(Rows from a data source)
↓↓↓

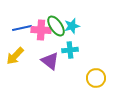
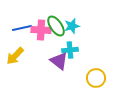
purple triangle: moved 9 px right
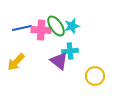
cyan cross: moved 1 px down
yellow arrow: moved 1 px right, 6 px down
yellow circle: moved 1 px left, 2 px up
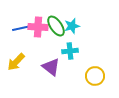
pink cross: moved 3 px left, 3 px up
purple triangle: moved 8 px left, 6 px down
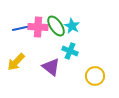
cyan star: rotated 28 degrees counterclockwise
cyan cross: rotated 28 degrees clockwise
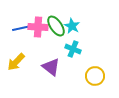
cyan cross: moved 3 px right, 2 px up
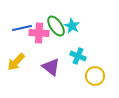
pink cross: moved 1 px right, 6 px down
cyan cross: moved 5 px right, 7 px down
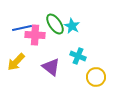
green ellipse: moved 1 px left, 2 px up
pink cross: moved 4 px left, 2 px down
yellow circle: moved 1 px right, 1 px down
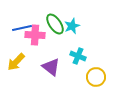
cyan star: rotated 21 degrees clockwise
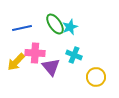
cyan star: moved 2 px left, 1 px down
pink cross: moved 18 px down
cyan cross: moved 4 px left, 1 px up
purple triangle: rotated 12 degrees clockwise
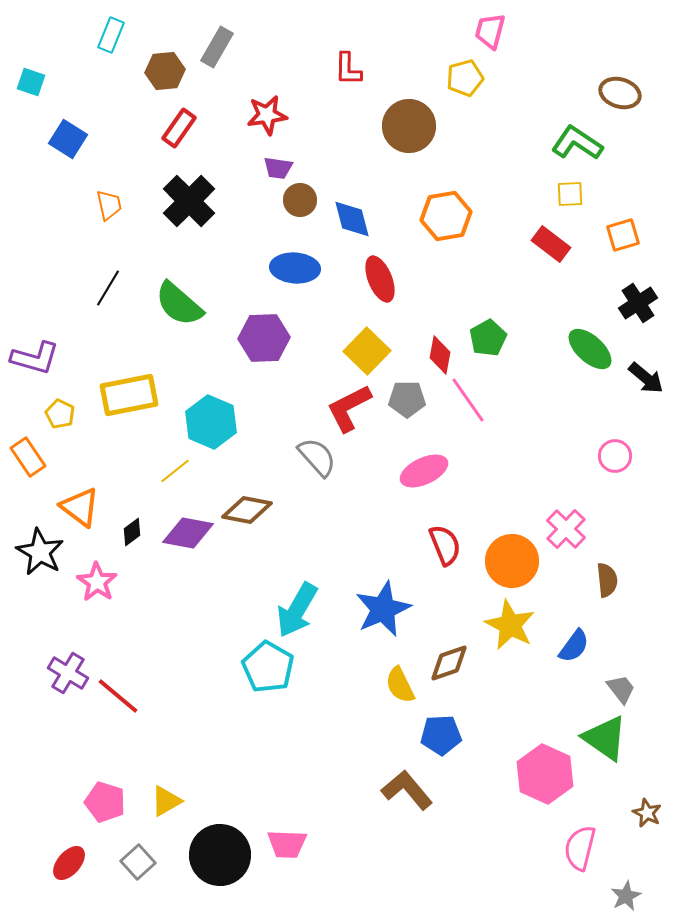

↑↑↑

■ **REQUEST**
Rewrite every row above, replacing each occurrence of "cyan cross" with "blue cross" and leaving all other wording unchanged. Omit the picture lines from your answer.

■ **EXERCISE RESULT**
purple triangle: moved 9 px right
blue cross: moved 1 px down
yellow arrow: moved 1 px right, 6 px down
yellow circle: moved 1 px left, 2 px up
pink cross: moved 3 px left, 3 px up
purple triangle: moved 8 px left, 6 px down
cyan star: rotated 28 degrees counterclockwise
blue cross: rotated 28 degrees clockwise
blue cross: moved 3 px right, 2 px up
pink cross: moved 1 px right, 6 px down
blue cross: moved 5 px right, 7 px down
green ellipse: moved 1 px left, 2 px up
pink cross: moved 4 px left, 2 px down
yellow circle: moved 1 px right, 1 px down
cyan star: rotated 21 degrees clockwise
cyan star: moved 2 px left, 1 px down
pink cross: moved 18 px down
blue cross: moved 4 px left, 1 px up
purple triangle: rotated 12 degrees clockwise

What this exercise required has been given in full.